_TASK TO CARRY OUT_
The word "ball" marks the lines to keep; find each one in the data and copy it.

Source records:
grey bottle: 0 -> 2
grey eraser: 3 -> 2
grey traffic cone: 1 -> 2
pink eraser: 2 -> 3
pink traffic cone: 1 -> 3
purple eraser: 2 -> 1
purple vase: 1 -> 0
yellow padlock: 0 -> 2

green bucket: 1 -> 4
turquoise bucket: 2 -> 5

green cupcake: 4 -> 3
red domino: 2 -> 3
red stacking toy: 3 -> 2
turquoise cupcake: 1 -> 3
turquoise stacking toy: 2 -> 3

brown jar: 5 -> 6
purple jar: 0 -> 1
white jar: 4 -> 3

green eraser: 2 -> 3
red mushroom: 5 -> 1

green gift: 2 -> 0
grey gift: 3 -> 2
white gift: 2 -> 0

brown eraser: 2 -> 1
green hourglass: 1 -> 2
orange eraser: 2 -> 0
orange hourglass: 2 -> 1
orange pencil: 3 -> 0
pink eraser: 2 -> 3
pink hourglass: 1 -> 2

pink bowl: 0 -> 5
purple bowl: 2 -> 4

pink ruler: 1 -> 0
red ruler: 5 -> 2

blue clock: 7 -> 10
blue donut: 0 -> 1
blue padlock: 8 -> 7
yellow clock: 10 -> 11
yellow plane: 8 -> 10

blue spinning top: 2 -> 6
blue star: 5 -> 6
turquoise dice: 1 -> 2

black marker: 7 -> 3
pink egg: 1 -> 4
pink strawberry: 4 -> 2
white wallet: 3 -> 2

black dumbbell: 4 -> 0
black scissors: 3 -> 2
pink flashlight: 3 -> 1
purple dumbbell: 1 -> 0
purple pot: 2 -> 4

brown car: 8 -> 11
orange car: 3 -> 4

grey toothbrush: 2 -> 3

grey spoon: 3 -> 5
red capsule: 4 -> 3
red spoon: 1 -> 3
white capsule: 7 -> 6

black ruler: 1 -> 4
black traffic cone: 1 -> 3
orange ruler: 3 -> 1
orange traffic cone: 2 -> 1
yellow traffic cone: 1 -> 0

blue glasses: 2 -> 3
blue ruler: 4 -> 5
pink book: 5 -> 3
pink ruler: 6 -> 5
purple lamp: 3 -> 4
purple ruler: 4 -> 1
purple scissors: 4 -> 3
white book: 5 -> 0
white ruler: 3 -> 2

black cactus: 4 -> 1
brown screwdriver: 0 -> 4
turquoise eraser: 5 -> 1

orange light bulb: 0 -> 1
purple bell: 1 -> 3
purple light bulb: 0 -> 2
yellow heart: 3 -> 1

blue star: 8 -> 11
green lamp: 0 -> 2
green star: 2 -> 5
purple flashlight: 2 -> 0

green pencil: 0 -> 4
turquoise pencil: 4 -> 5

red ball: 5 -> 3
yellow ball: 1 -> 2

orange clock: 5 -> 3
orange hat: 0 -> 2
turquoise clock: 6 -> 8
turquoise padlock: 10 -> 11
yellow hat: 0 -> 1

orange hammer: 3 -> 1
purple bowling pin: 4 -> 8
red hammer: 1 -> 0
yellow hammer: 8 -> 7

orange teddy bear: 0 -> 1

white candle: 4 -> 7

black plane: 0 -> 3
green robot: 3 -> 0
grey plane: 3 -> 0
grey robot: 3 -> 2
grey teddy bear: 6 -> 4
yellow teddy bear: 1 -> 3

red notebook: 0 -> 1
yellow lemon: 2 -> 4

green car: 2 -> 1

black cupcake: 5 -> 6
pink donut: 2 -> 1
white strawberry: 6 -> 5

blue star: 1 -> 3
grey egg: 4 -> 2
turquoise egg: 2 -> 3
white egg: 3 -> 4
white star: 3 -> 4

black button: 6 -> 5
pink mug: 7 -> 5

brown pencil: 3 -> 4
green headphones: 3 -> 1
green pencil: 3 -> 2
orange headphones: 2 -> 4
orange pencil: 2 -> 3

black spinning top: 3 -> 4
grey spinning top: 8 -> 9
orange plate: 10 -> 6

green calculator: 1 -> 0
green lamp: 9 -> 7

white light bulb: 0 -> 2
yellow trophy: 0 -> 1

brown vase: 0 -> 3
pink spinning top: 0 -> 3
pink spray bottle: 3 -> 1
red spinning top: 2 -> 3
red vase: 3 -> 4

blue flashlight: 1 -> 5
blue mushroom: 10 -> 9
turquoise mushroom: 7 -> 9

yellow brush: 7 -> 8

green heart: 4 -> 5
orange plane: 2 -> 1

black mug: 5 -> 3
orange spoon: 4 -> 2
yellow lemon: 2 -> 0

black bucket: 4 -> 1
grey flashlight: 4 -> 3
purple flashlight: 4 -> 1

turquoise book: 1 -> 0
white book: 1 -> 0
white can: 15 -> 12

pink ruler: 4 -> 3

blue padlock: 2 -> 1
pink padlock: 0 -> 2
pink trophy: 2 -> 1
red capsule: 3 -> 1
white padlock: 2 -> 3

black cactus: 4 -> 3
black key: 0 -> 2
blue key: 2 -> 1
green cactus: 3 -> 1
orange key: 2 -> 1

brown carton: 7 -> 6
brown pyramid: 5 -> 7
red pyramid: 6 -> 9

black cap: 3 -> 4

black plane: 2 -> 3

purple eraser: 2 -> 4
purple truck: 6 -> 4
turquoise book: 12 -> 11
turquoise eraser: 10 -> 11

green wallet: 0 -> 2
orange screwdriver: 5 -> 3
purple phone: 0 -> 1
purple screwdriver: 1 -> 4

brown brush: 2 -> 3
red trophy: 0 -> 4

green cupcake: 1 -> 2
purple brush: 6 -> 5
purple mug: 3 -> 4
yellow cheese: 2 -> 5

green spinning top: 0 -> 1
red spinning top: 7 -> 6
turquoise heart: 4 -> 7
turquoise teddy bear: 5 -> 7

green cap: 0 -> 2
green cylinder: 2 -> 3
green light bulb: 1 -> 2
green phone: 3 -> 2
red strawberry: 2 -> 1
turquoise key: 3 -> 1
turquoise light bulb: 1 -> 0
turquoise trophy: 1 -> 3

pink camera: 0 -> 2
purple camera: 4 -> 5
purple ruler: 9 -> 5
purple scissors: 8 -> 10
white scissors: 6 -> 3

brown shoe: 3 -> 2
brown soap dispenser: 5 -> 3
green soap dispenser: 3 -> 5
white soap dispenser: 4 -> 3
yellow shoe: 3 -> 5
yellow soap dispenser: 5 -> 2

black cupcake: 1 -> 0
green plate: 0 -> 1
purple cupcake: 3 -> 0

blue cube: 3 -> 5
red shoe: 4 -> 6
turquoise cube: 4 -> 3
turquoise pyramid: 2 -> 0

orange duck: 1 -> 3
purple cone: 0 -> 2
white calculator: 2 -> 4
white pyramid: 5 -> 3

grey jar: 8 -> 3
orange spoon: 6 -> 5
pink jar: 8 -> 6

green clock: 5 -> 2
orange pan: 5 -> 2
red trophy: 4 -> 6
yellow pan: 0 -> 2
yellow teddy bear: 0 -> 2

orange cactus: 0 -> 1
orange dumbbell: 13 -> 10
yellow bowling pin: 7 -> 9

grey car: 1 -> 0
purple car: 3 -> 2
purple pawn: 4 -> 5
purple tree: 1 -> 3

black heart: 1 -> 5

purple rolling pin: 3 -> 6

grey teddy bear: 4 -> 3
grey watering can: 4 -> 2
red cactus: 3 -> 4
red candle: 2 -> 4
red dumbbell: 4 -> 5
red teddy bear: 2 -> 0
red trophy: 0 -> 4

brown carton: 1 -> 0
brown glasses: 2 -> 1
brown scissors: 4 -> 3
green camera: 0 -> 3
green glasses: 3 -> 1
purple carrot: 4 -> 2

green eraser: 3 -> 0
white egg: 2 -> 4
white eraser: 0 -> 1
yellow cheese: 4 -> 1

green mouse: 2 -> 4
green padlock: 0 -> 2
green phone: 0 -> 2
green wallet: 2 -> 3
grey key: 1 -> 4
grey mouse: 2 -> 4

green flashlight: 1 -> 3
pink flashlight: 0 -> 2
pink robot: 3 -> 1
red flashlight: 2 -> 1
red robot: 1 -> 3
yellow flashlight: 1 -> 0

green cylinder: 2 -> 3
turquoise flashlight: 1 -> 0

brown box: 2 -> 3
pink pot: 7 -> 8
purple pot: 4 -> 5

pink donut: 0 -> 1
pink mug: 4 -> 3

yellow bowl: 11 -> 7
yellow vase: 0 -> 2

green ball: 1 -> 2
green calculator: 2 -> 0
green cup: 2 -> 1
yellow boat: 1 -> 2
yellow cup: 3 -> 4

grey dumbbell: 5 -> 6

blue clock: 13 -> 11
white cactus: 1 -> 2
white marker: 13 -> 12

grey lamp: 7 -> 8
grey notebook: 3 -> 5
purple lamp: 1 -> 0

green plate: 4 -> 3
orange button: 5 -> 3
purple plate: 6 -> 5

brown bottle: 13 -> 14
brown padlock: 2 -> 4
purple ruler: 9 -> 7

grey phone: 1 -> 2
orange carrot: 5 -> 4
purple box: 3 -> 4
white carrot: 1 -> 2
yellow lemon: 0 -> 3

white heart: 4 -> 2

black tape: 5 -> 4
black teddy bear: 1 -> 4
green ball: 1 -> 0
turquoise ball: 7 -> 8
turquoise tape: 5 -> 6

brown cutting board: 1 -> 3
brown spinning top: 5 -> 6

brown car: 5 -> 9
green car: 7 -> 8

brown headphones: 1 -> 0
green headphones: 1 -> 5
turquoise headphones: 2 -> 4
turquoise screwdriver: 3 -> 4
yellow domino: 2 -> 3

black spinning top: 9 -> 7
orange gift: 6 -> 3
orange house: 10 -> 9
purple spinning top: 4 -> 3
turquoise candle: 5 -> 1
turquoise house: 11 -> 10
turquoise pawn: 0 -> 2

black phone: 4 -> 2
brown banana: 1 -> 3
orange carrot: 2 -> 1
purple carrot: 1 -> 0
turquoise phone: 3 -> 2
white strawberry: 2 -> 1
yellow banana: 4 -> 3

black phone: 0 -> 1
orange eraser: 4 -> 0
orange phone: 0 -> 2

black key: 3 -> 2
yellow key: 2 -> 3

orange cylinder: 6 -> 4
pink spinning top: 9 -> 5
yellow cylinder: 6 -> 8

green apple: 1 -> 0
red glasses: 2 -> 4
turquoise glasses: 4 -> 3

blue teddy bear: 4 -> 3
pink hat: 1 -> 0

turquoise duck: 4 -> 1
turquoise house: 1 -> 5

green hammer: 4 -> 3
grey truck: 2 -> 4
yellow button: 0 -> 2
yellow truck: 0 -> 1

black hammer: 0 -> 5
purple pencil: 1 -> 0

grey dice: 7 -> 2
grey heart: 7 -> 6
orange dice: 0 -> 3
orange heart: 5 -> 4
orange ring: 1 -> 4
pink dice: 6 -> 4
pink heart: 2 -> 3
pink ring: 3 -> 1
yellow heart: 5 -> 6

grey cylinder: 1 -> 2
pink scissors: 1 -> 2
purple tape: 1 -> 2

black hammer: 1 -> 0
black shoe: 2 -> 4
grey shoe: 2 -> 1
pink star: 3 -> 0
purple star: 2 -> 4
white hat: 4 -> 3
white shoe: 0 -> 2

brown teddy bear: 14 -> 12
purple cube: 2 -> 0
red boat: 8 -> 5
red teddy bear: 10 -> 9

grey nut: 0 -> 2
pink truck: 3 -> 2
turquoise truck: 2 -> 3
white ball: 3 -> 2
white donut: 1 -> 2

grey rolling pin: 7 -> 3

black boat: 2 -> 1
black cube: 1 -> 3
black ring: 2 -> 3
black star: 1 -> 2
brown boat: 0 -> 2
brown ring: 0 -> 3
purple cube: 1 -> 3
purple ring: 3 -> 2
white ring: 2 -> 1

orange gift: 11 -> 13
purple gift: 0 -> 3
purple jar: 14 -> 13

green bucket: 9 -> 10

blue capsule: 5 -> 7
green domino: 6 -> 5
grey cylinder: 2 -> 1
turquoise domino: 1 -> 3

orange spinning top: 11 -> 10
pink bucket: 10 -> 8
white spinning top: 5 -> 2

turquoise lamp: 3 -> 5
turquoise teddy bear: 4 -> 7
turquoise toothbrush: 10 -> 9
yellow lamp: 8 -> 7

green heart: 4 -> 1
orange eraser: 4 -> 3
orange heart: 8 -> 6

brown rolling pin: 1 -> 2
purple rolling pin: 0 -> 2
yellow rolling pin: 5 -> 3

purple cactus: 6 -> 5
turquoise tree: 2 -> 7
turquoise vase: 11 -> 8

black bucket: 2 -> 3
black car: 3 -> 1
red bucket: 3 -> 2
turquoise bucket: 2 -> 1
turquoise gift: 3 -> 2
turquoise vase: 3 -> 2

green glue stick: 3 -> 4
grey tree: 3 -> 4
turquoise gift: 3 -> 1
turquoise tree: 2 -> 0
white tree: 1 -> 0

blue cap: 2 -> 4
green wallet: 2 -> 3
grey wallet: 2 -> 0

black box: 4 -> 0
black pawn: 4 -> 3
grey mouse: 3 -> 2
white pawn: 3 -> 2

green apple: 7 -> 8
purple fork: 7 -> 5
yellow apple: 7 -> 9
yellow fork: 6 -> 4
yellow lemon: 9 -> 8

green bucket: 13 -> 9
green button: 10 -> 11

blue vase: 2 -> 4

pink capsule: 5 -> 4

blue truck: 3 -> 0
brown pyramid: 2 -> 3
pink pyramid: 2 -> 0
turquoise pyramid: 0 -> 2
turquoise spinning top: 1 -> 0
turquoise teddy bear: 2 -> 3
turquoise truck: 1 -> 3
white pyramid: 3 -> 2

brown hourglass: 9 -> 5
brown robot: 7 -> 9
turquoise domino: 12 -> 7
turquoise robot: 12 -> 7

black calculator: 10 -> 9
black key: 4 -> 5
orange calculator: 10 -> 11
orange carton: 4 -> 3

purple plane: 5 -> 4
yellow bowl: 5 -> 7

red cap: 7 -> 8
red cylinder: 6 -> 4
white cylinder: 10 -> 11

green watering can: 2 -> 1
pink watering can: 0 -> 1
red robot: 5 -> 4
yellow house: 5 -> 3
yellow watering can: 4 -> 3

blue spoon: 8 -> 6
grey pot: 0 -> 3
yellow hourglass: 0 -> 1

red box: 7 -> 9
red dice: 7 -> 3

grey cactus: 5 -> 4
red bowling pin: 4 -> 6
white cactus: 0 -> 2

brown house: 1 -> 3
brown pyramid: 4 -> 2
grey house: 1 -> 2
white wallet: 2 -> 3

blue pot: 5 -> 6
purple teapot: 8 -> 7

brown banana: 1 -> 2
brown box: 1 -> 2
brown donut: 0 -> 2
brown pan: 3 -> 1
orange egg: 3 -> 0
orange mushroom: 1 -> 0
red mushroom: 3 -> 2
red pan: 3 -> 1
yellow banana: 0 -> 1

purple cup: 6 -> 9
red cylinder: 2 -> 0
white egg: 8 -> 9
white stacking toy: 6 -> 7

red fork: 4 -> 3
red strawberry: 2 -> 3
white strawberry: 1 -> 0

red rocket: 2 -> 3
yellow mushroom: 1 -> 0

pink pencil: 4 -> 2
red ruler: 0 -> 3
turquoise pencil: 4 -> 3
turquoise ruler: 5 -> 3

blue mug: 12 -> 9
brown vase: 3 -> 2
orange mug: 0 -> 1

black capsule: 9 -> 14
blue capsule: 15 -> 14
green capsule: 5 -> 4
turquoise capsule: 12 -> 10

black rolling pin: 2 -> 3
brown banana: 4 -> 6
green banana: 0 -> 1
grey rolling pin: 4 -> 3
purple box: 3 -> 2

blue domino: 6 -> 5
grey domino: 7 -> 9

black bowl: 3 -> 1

_EXPECTED ANSWER_
red ball: 5 -> 3
yellow ball: 1 -> 2
green ball: 1 -> 2
green ball: 1 -> 0
turquoise ball: 7 -> 8
white ball: 3 -> 2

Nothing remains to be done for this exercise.